▶ [WORK INSTRUCTION]: Everything from the line with "The purple jar" to the end of the data is to be retyped exactly, and nothing else.

▶ [SOURCE RECORDS]:
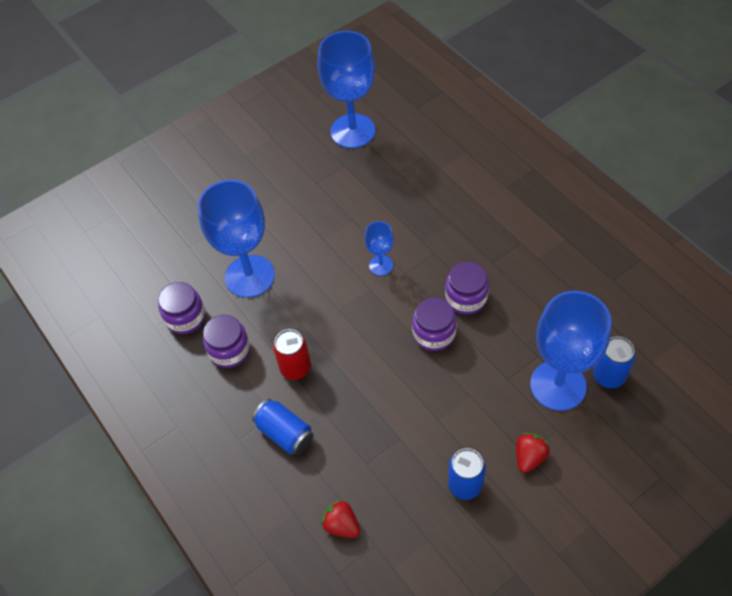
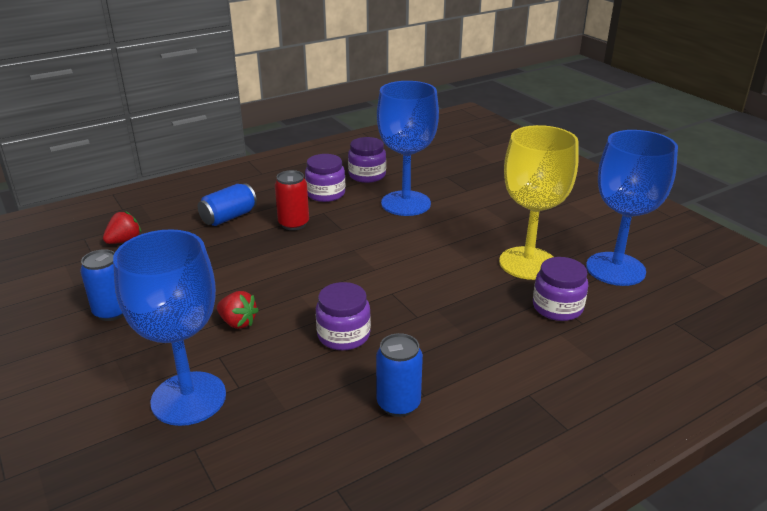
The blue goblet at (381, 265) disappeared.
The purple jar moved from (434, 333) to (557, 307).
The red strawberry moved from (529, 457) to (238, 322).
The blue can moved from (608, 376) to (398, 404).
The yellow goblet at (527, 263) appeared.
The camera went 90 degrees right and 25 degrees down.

▶ [ANSWER FOR THE TASK]:
The purple jar moved from (434, 333) to (557, 307).
The red strawberry moved from (529, 457) to (238, 322).
The blue can moved from (608, 376) to (398, 404).
The yellow goblet at (527, 263) appeared.
The camera went 90 degrees right and 25 degrees down.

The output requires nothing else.